■ Task to carry out
An exact transcription of the lines below, from the first through the one containing "IR3 pin OUT: D9 -> D7", is the only output wanted.

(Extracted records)
>>>
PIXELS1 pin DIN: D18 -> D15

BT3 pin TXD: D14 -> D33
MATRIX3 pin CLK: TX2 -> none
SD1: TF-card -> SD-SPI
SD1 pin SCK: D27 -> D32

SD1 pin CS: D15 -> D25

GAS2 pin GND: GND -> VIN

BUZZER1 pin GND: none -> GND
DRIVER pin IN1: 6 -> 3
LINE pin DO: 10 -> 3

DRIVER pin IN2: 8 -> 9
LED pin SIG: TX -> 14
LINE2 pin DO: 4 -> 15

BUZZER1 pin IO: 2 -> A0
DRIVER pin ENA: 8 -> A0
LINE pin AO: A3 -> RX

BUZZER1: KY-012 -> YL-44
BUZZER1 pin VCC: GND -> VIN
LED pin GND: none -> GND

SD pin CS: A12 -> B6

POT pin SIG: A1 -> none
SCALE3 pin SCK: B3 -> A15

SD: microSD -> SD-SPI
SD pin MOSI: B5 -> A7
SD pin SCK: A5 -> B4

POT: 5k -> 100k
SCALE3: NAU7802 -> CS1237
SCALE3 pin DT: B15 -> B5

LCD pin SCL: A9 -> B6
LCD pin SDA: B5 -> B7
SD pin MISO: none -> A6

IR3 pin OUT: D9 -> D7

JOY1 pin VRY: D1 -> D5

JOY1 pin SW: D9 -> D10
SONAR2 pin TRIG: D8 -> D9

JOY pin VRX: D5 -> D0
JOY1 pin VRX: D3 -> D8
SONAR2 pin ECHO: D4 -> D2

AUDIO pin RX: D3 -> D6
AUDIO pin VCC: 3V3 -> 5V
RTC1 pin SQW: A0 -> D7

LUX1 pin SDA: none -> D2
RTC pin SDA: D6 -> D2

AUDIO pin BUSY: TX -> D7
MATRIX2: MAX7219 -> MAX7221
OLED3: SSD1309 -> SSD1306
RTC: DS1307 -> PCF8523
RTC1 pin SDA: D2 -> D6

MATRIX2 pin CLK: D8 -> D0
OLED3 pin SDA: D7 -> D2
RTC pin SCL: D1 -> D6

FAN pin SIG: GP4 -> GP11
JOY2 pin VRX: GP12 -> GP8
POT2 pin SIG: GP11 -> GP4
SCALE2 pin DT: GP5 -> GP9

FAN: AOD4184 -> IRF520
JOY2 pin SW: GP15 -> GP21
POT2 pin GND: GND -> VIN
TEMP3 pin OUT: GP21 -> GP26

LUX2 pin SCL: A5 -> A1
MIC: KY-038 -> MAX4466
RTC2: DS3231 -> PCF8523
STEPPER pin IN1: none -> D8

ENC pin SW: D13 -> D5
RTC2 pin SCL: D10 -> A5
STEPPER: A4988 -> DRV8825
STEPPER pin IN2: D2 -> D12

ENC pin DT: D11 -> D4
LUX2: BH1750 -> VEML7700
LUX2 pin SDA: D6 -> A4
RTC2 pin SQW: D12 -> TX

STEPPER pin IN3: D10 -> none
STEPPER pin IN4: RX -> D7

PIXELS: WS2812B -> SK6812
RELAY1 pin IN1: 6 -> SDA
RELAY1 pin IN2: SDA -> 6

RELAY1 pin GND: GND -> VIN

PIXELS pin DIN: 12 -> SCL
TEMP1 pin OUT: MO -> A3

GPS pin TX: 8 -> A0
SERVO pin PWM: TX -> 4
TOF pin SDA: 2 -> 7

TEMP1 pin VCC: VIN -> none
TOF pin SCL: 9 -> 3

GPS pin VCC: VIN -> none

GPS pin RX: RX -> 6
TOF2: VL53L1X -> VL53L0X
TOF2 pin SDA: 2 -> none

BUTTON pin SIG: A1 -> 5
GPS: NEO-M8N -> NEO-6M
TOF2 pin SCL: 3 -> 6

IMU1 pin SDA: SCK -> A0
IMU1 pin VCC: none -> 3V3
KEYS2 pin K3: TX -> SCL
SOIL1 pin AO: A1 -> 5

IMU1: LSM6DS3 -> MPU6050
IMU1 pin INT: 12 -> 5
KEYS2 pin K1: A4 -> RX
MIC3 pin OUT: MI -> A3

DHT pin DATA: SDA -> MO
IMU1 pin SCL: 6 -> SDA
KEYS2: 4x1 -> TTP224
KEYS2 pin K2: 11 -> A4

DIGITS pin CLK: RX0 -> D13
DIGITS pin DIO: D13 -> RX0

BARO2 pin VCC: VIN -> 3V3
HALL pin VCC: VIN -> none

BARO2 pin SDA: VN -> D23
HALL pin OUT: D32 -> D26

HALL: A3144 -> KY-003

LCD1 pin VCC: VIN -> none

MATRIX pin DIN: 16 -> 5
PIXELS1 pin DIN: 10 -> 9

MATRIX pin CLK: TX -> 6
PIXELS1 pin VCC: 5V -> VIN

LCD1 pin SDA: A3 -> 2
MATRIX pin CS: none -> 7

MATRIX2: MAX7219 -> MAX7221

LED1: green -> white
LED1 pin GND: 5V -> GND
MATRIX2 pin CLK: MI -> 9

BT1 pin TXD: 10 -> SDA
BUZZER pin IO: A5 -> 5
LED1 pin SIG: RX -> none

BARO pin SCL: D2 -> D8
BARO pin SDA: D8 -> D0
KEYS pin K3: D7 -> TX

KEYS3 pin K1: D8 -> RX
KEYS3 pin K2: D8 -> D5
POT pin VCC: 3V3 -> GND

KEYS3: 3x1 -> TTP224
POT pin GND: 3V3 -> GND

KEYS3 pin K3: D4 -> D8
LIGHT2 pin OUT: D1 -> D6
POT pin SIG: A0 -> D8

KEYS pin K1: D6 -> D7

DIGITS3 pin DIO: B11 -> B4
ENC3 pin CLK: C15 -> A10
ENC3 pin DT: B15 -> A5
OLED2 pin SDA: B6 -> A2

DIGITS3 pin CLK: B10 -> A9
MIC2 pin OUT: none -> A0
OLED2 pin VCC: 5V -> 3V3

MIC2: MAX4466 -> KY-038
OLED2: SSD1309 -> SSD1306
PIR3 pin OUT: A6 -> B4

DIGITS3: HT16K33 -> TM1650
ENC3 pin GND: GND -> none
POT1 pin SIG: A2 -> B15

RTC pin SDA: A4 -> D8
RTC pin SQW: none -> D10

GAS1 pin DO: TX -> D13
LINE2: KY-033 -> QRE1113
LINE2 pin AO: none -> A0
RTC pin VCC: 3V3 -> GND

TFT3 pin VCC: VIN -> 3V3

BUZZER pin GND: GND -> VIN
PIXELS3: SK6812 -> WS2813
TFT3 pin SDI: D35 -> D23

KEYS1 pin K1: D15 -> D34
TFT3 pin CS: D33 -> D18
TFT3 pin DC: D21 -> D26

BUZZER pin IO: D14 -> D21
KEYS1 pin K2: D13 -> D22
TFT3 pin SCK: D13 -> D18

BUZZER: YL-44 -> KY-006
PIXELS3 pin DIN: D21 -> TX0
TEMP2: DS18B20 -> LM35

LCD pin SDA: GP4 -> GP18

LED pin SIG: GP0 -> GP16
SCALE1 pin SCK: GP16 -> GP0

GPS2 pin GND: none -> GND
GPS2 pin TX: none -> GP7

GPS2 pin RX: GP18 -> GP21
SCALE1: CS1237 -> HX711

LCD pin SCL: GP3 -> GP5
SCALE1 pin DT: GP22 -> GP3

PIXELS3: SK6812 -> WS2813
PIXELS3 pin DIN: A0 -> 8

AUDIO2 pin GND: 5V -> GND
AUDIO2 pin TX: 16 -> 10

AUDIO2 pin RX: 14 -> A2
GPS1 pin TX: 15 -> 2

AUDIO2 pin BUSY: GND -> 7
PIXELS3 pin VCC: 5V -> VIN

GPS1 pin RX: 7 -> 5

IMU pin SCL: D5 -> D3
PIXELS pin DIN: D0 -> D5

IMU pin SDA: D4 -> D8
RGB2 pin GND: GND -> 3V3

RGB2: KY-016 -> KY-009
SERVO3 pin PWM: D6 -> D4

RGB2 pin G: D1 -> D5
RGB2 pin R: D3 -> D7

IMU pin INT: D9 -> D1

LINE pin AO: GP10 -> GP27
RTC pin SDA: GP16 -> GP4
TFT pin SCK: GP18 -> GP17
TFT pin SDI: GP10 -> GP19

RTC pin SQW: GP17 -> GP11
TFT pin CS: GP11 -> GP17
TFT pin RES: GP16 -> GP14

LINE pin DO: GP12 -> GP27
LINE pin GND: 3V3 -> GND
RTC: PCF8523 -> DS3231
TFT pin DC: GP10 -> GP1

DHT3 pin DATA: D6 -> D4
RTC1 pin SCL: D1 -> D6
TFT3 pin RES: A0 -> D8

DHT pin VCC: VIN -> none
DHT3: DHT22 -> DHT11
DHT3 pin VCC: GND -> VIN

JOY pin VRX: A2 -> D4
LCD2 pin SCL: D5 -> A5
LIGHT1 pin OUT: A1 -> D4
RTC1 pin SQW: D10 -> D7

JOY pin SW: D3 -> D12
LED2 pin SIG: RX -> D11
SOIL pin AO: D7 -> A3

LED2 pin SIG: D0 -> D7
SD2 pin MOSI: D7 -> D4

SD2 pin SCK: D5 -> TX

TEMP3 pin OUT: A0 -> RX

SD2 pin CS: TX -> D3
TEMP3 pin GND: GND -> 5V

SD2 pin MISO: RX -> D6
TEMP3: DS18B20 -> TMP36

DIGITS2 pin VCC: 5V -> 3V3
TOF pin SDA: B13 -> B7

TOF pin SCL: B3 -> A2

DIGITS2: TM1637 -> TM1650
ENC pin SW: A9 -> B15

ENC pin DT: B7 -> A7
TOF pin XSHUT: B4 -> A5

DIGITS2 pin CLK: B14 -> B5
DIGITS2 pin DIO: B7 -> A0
<<<
■ Written reply
PIXELS1 pin DIN: D18 -> D15

BT3 pin TXD: D14 -> D33
MATRIX3 pin CLK: TX2 -> none
SD1: TF-card -> SD-SPI
SD1 pin SCK: D27 -> D32

SD1 pin CS: D15 -> D25

GAS2 pin GND: GND -> VIN

BUZZER1 pin GND: none -> GND
DRIVER pin IN1: 6 -> 3
LINE pin DO: 10 -> 3

DRIVER pin IN2: 8 -> 9
LED pin SIG: TX -> 14
LINE2 pin DO: 4 -> 15

BUZZER1 pin IO: 2 -> A0
DRIVER pin ENA: 8 -> A0
LINE pin AO: A3 -> RX

BUZZER1: KY-012 -> YL-44
BUZZER1 pin VCC: GND -> VIN
LED pin GND: none -> GND

SD pin CS: A12 -> B6

POT pin SIG: A1 -> none
SCALE3 pin SCK: B3 -> A15

SD: microSD -> SD-SPI
SD pin MOSI: B5 -> A7
SD pin SCK: A5 -> B4

POT: 5k -> 100k
SCALE3: NAU7802 -> CS1237
SCALE3 pin DT: B15 -> B5

LCD pin SCL: A9 -> B6
LCD pin SDA: B5 -> B7
SD pin MISO: none -> A6

IR3 pin OUT: D9 -> D7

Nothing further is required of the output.